### AIM OF THE TASK
Only lines containing the string "green" belong in the answer; find them in the records and copy them.
=== GIVEN INFORMATION ===
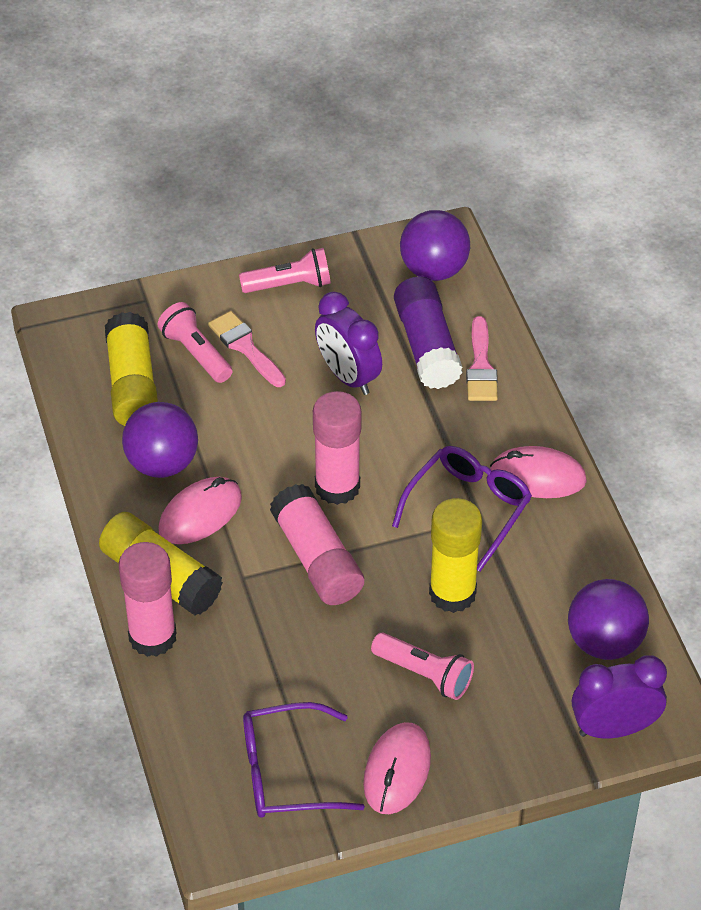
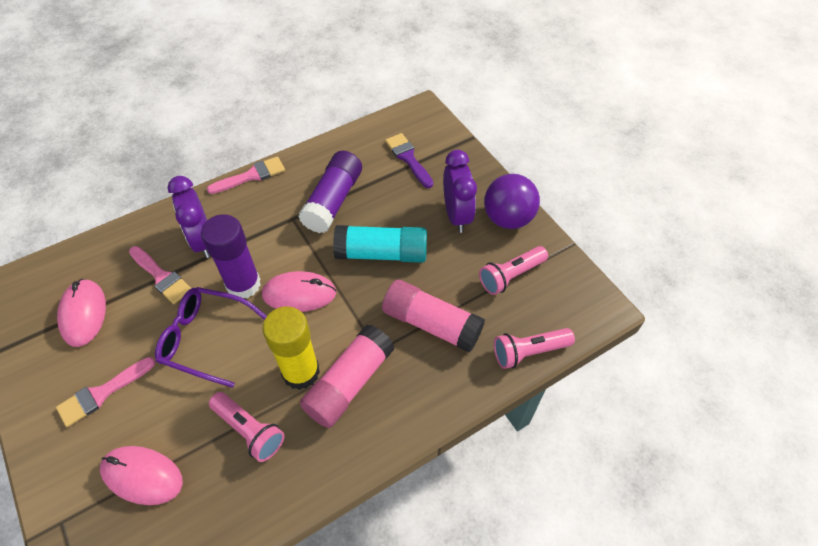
pink brush: 2 -> 3
pink glue stick: 3 -> 2
purple ball: 3 -> 1
purple brush: 0 -> 1
purple glasses: 2 -> 1
purple glue stick: 1 -> 2
turquoise glue stick: 0 -> 1
yellow glue stick: 3 -> 1

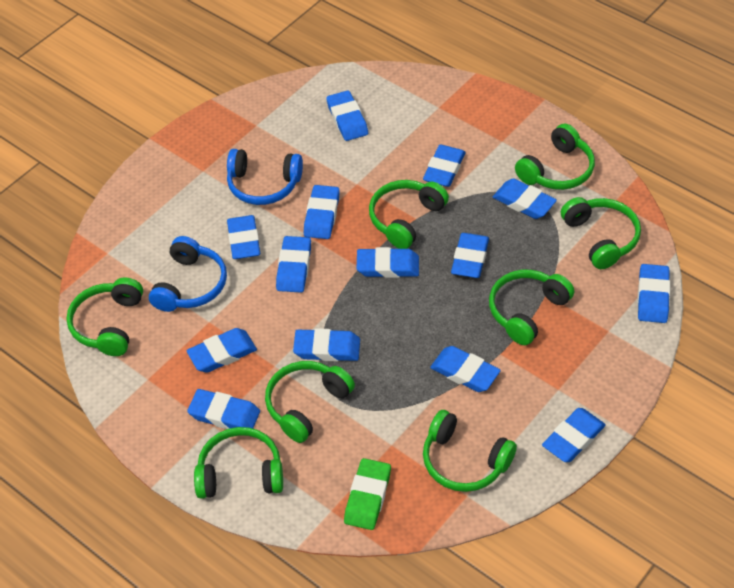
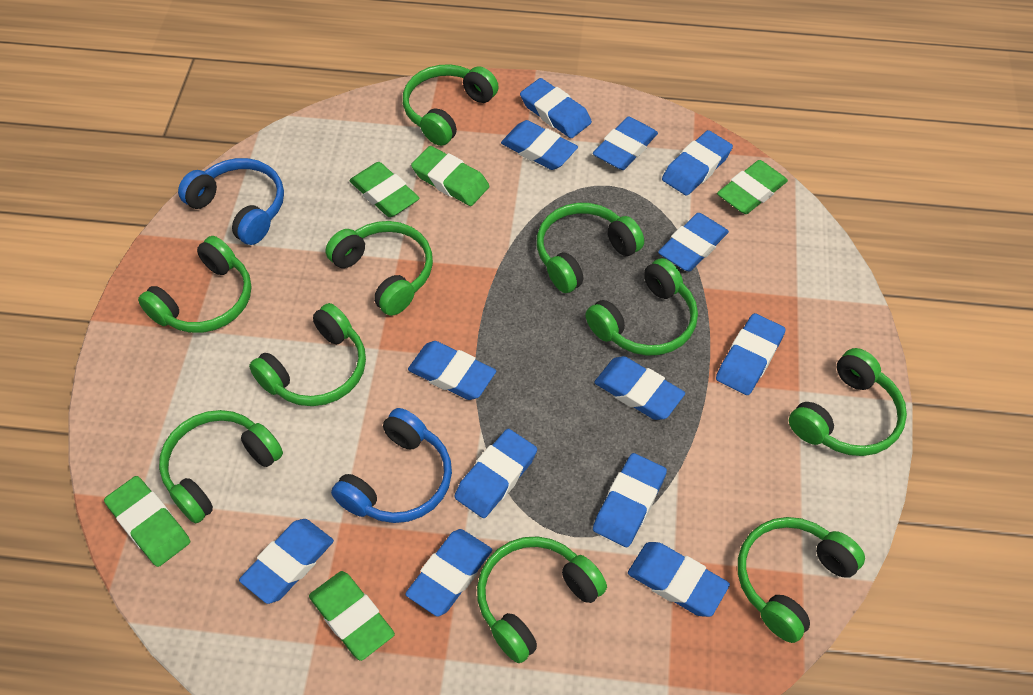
blue eraser: 14 -> 13
green eraser: 1 -> 5
green headphones: 8 -> 10

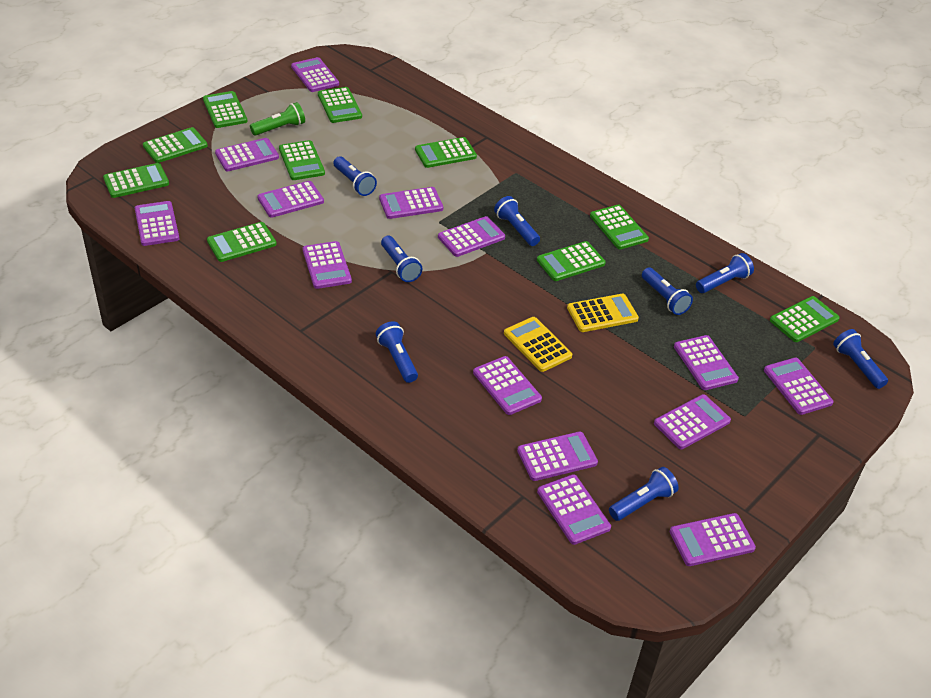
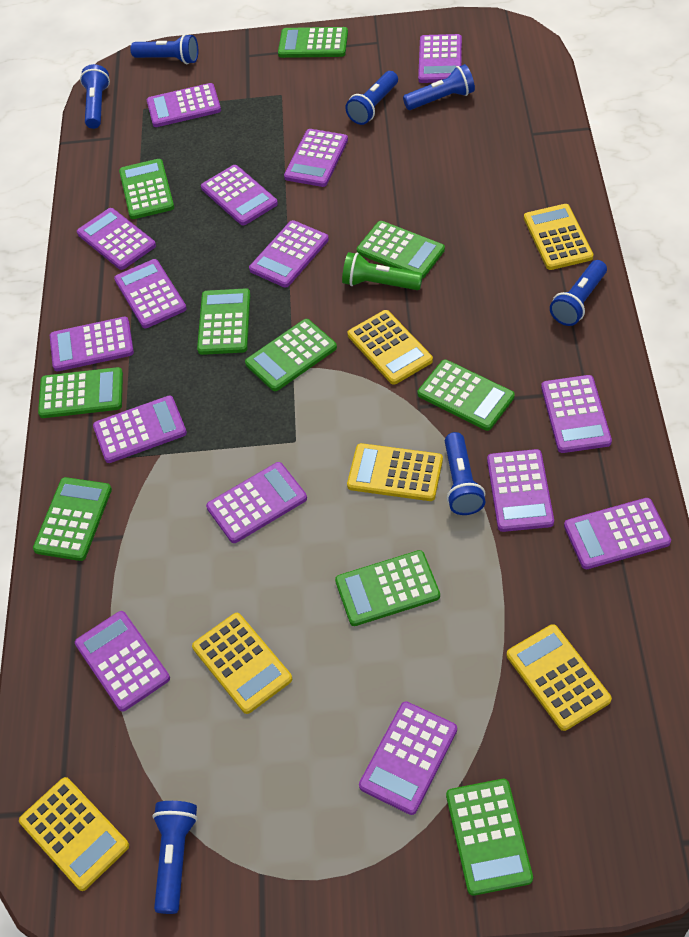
blue flashlight: 8 -> 7
purple calculator: 14 -> 15
yellow calculator: 2 -> 6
===
### FINISHED EXERCISE
green eraser: 1 -> 5
green headphones: 8 -> 10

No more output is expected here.